----- Material for this exercise
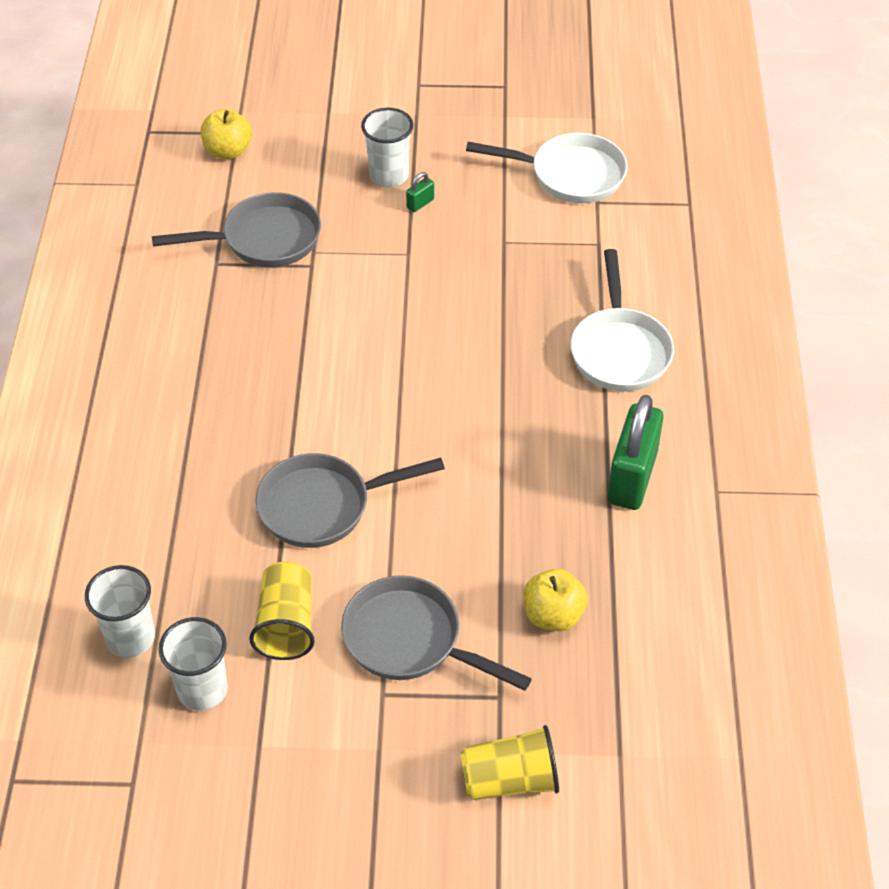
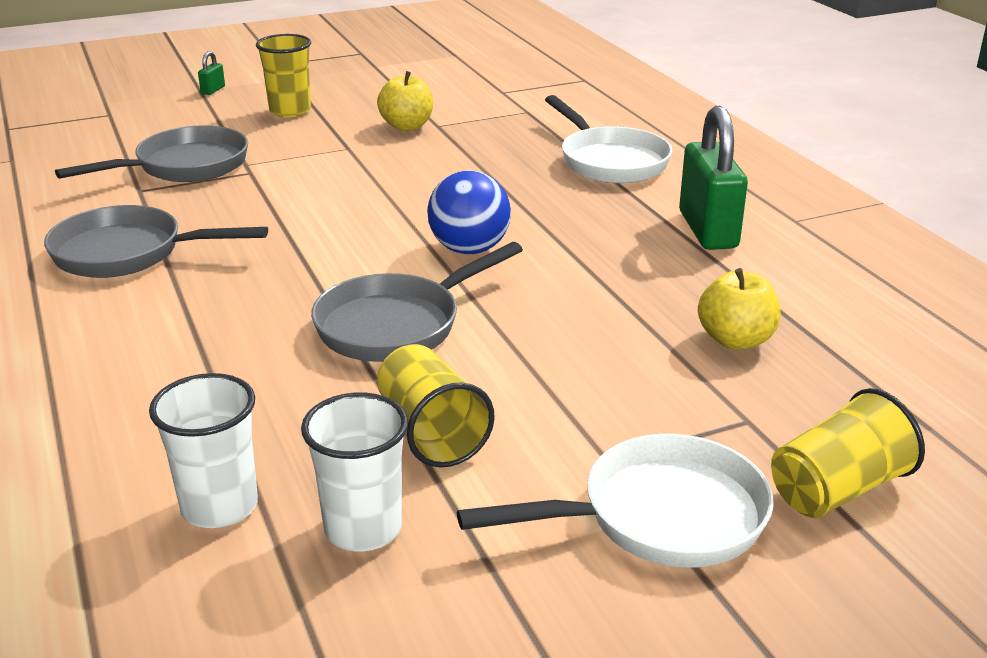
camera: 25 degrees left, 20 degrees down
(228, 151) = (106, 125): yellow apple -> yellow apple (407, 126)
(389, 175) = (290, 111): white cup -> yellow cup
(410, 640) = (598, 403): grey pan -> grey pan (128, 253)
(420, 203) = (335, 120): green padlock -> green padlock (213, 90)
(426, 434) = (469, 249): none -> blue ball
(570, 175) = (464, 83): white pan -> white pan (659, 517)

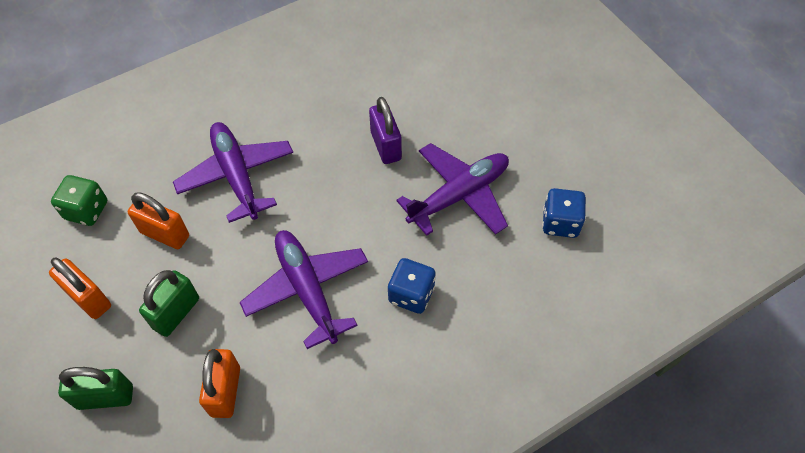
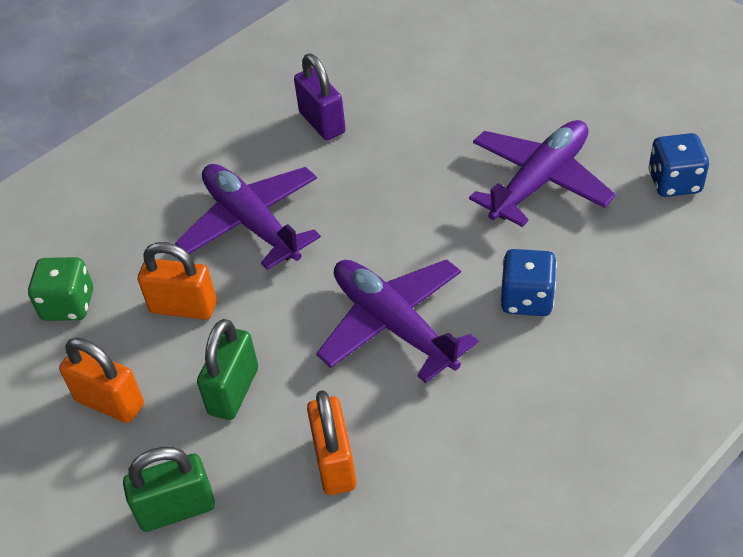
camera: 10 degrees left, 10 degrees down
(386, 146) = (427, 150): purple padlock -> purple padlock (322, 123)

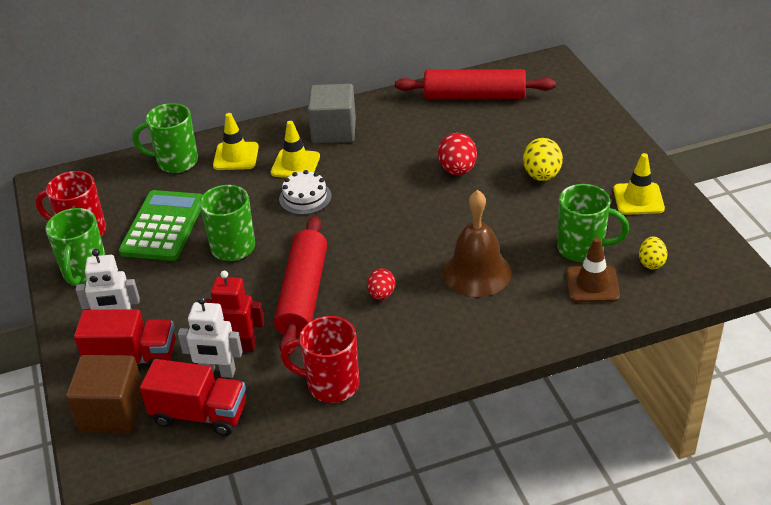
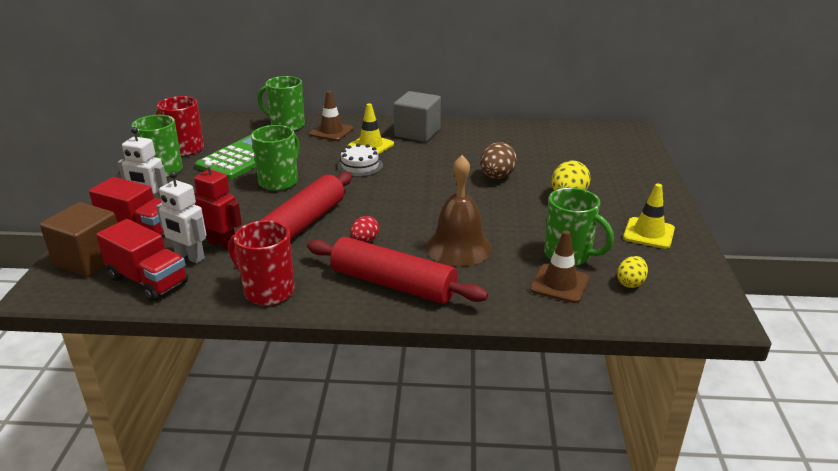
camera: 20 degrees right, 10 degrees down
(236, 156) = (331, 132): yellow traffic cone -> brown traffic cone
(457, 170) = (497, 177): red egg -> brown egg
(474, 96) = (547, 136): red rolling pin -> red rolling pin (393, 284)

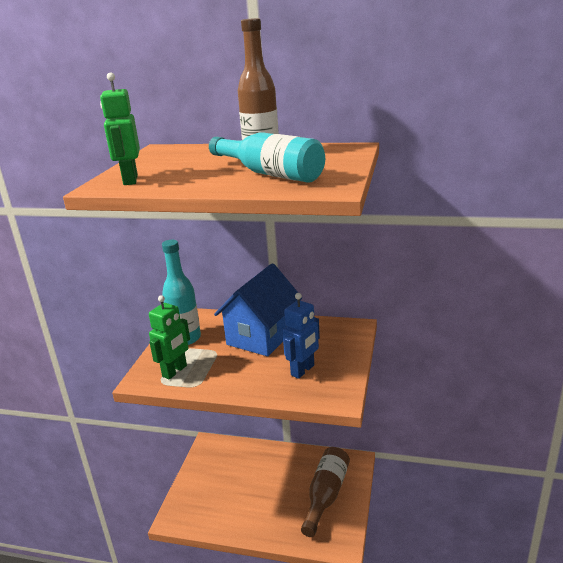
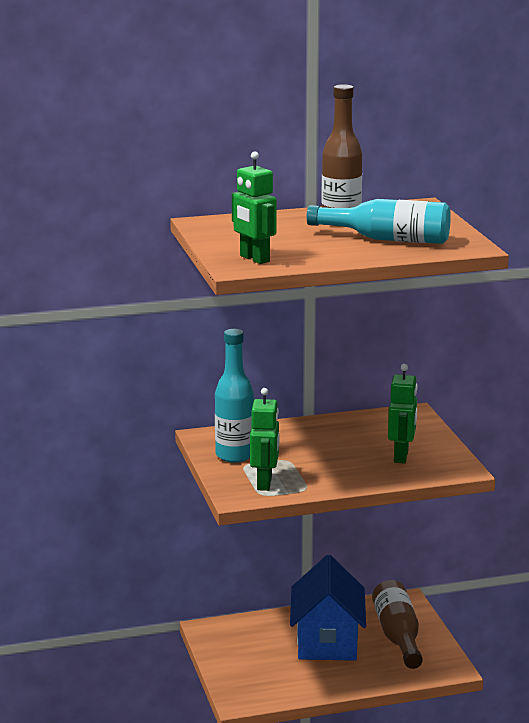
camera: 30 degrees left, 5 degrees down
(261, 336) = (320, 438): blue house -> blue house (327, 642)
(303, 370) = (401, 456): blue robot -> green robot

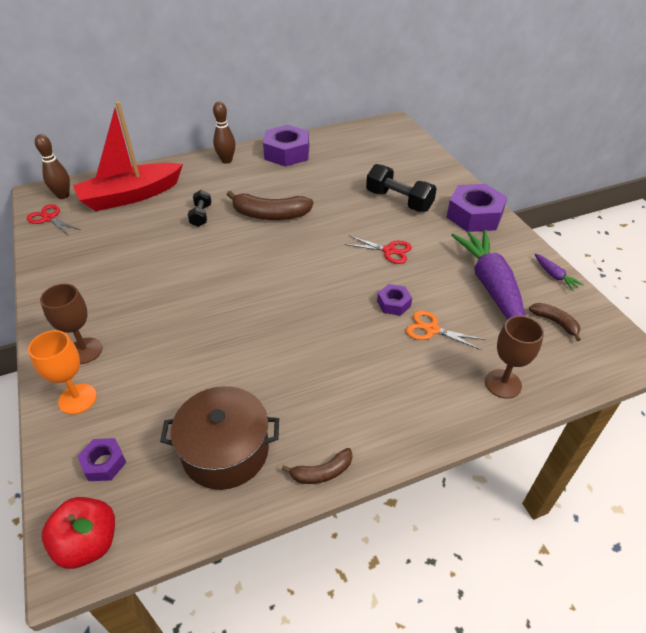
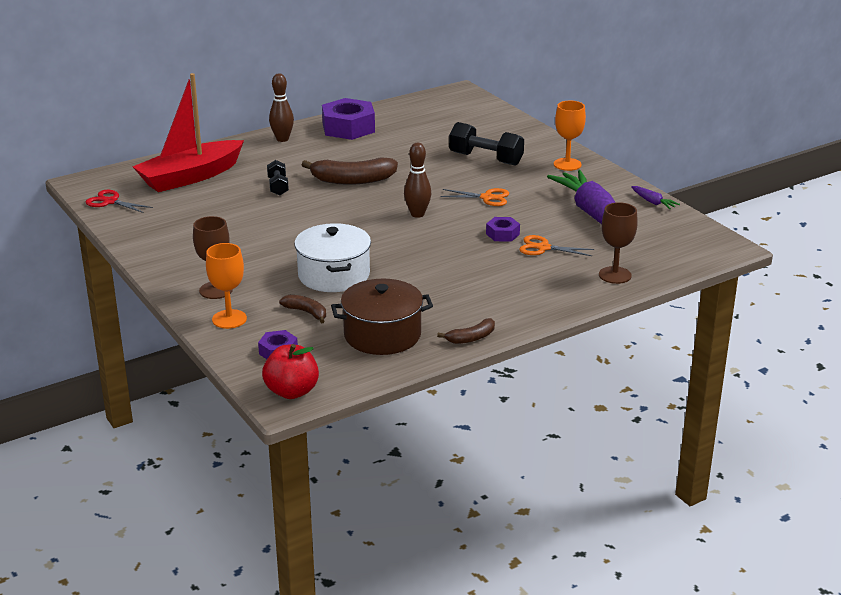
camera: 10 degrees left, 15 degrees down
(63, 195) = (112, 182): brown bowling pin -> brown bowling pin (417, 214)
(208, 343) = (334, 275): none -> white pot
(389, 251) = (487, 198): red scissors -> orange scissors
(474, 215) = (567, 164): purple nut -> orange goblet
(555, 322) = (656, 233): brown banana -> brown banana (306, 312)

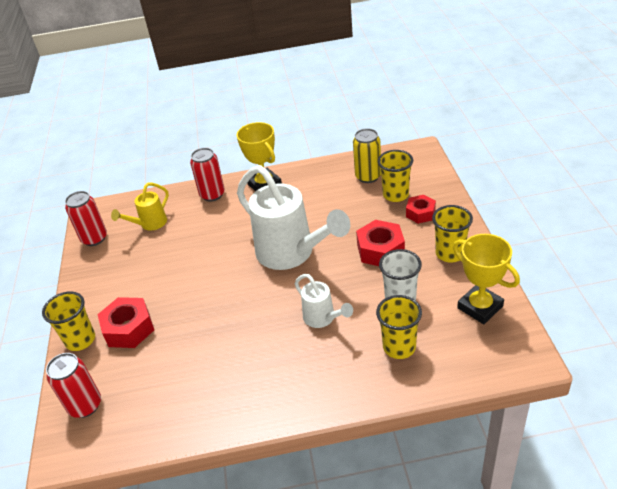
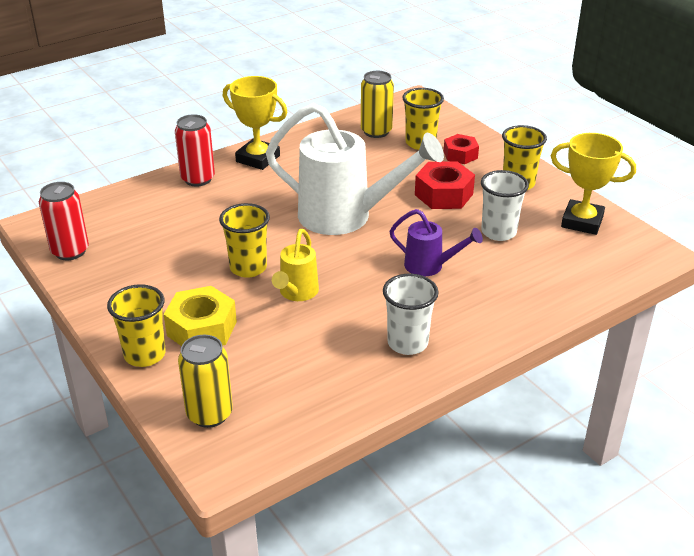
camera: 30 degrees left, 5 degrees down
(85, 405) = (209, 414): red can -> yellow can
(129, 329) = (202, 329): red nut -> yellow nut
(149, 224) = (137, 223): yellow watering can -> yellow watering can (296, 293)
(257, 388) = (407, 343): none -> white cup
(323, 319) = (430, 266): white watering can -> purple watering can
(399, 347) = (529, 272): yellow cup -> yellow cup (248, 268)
----------
▶ **Task objective**
Report the lines above that contain "down".

▶ **Solution for this exercise**
camera: 25 degrees left, 20 degrees down
camera: 10 degrees left, 10 degrees down
camera: 20 degrees right, 10 degrees down
camera: 30 degrees left, 5 degrees down
camera: 10 degrees left, 15 degrees down
camera: 30 degrees left, 5 degrees down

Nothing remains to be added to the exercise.